━━━━━ Material for the task
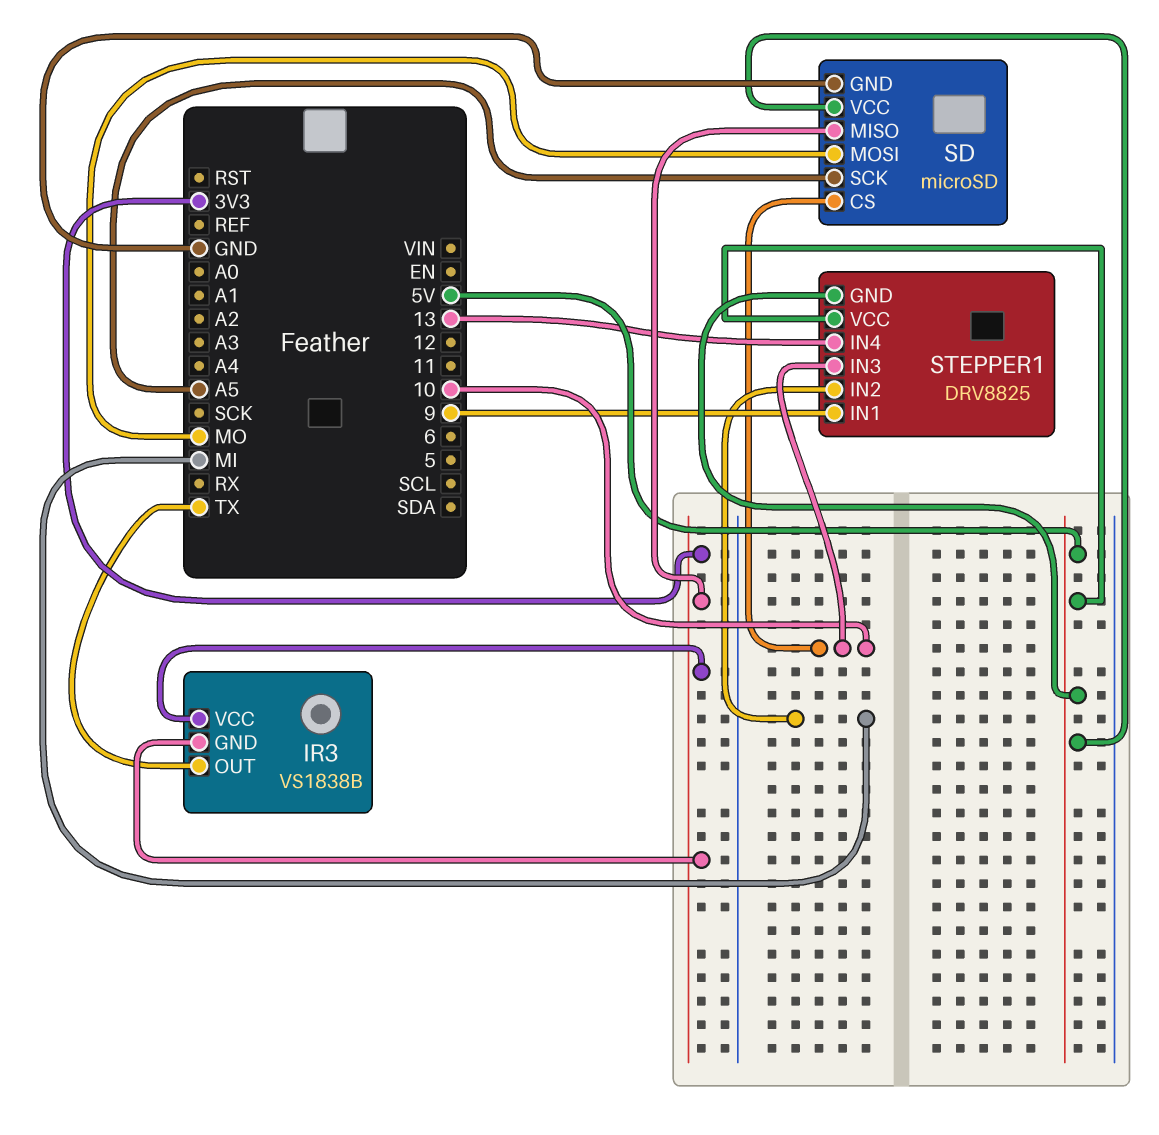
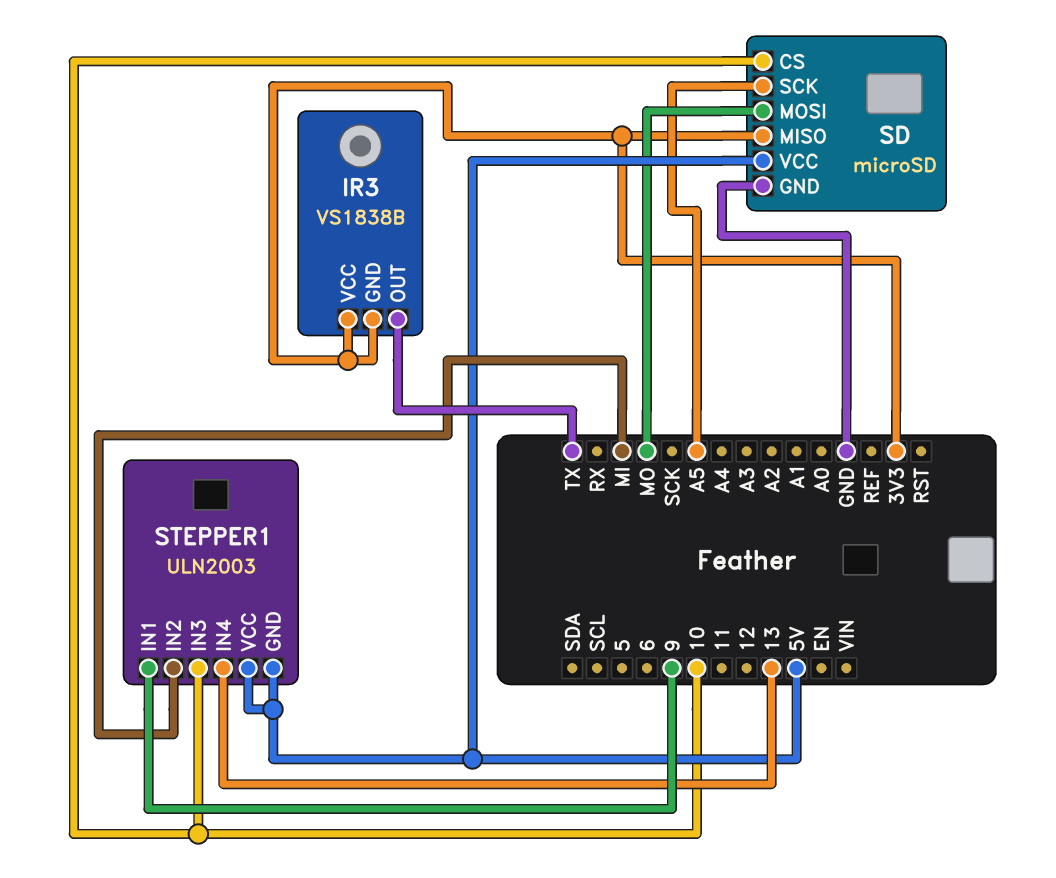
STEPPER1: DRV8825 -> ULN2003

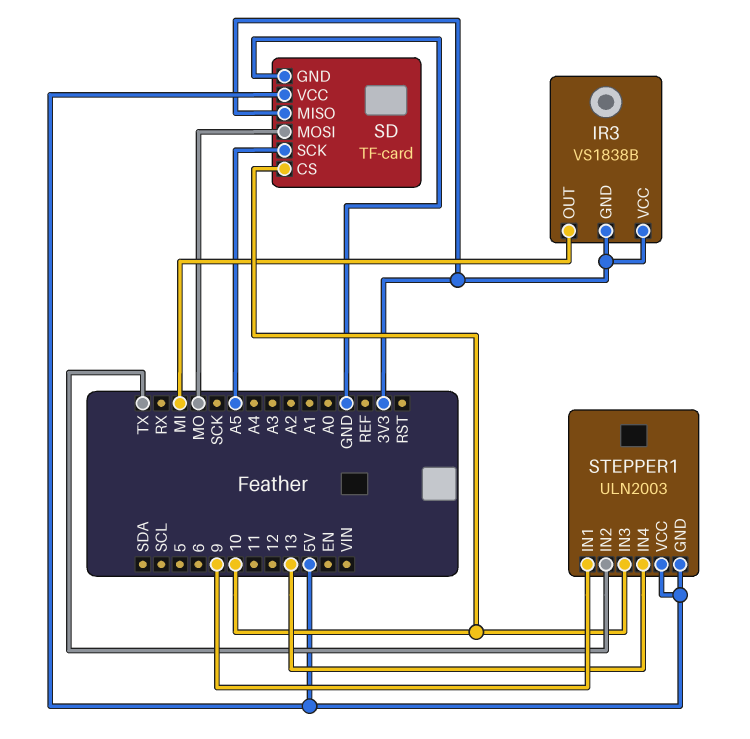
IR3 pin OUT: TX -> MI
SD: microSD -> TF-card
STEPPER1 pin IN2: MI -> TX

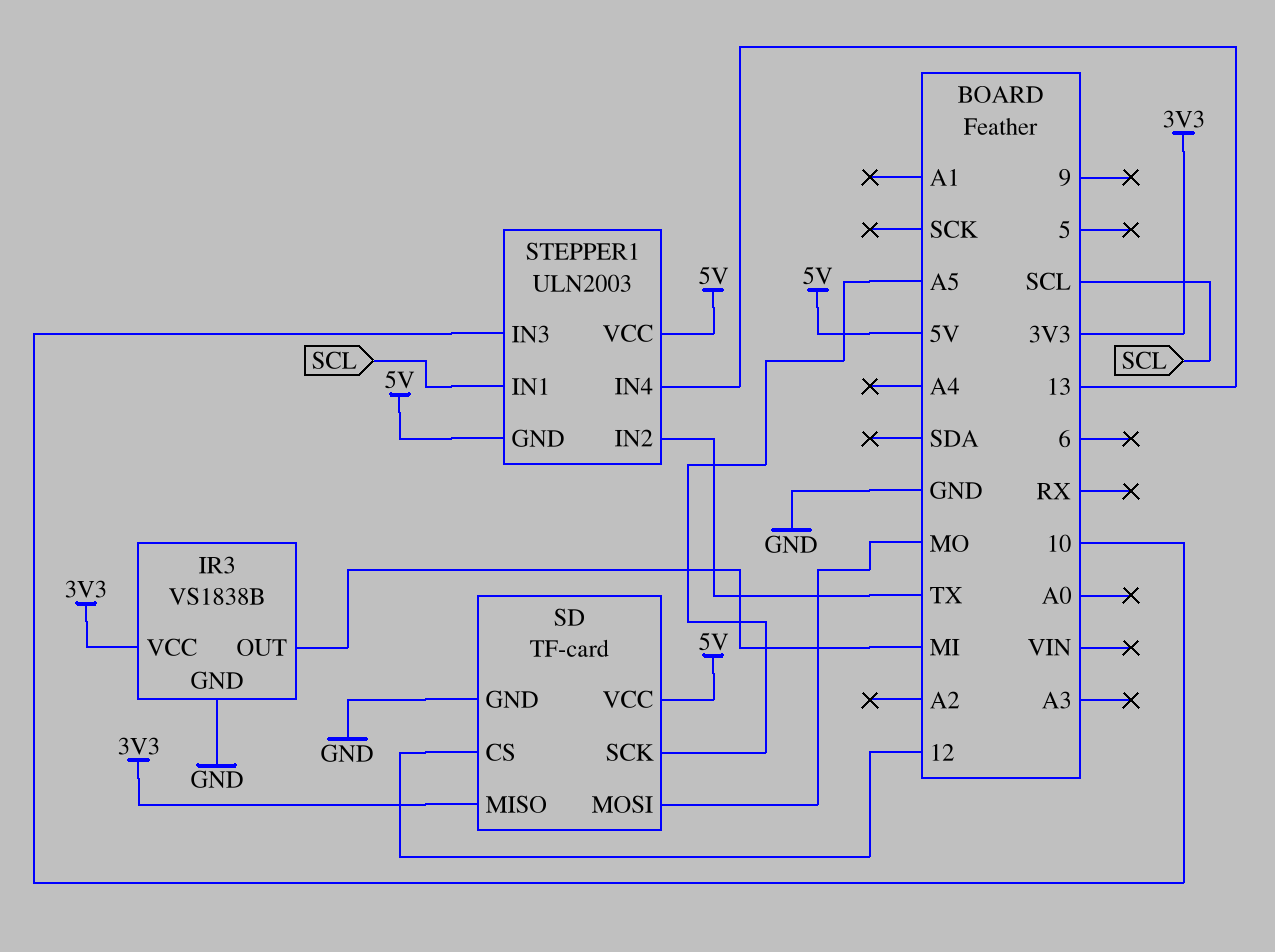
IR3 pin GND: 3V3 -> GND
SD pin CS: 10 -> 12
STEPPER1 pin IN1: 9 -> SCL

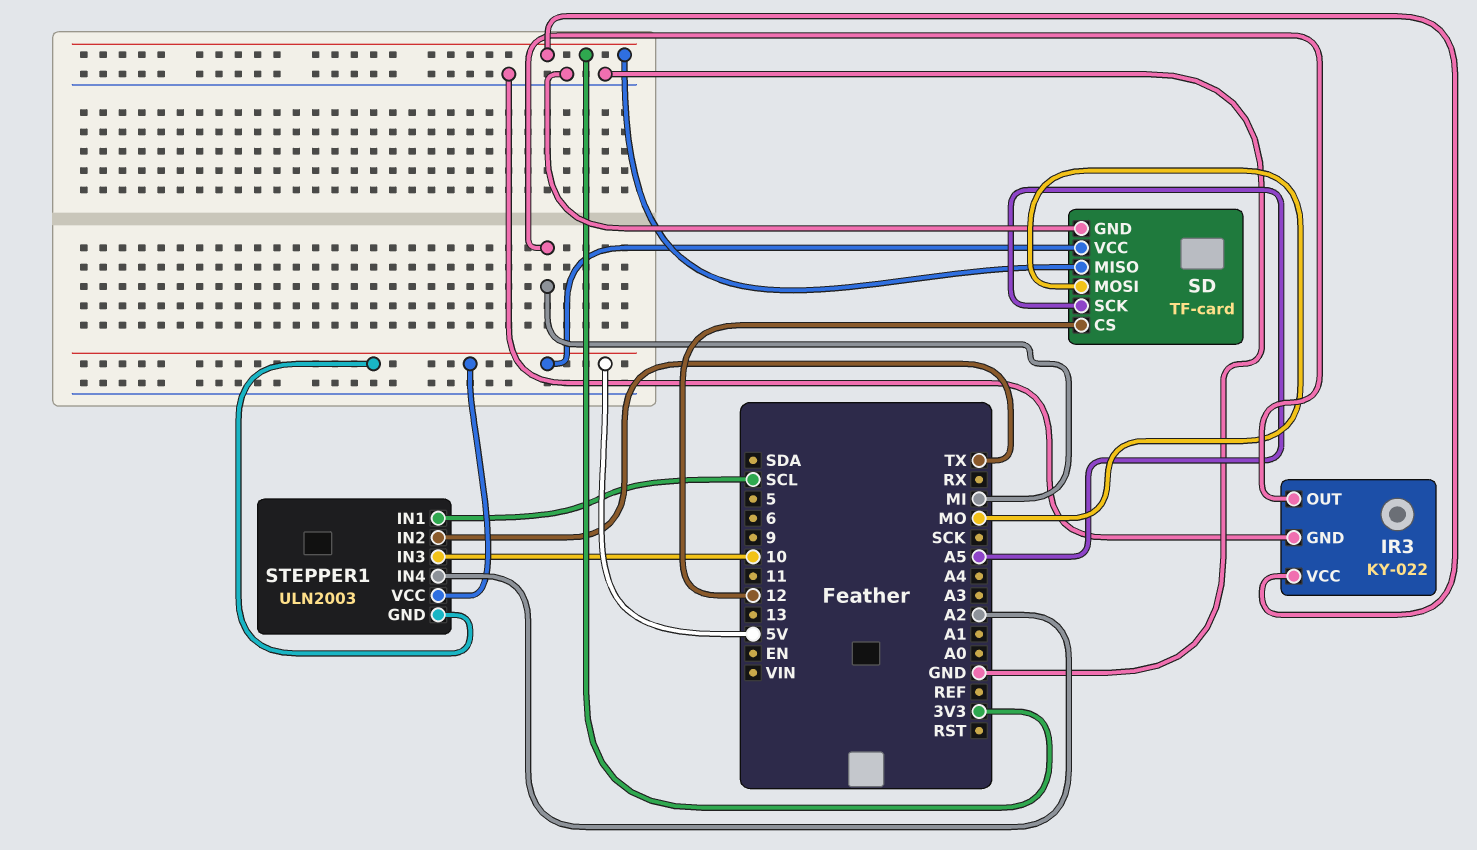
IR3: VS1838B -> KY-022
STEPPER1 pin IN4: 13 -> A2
━━━━━━━━━━
__Exercise objective__
A word-for-word copy is needed of the lines from the line holding "SD pin CS: 10 -> 12" through the end of the records, both included, excluding every picture.

__Worked solution__
SD pin CS: 10 -> 12
STEPPER1 pin IN1: 9 -> SCL

IR3: VS1838B -> KY-022
STEPPER1 pin IN4: 13 -> A2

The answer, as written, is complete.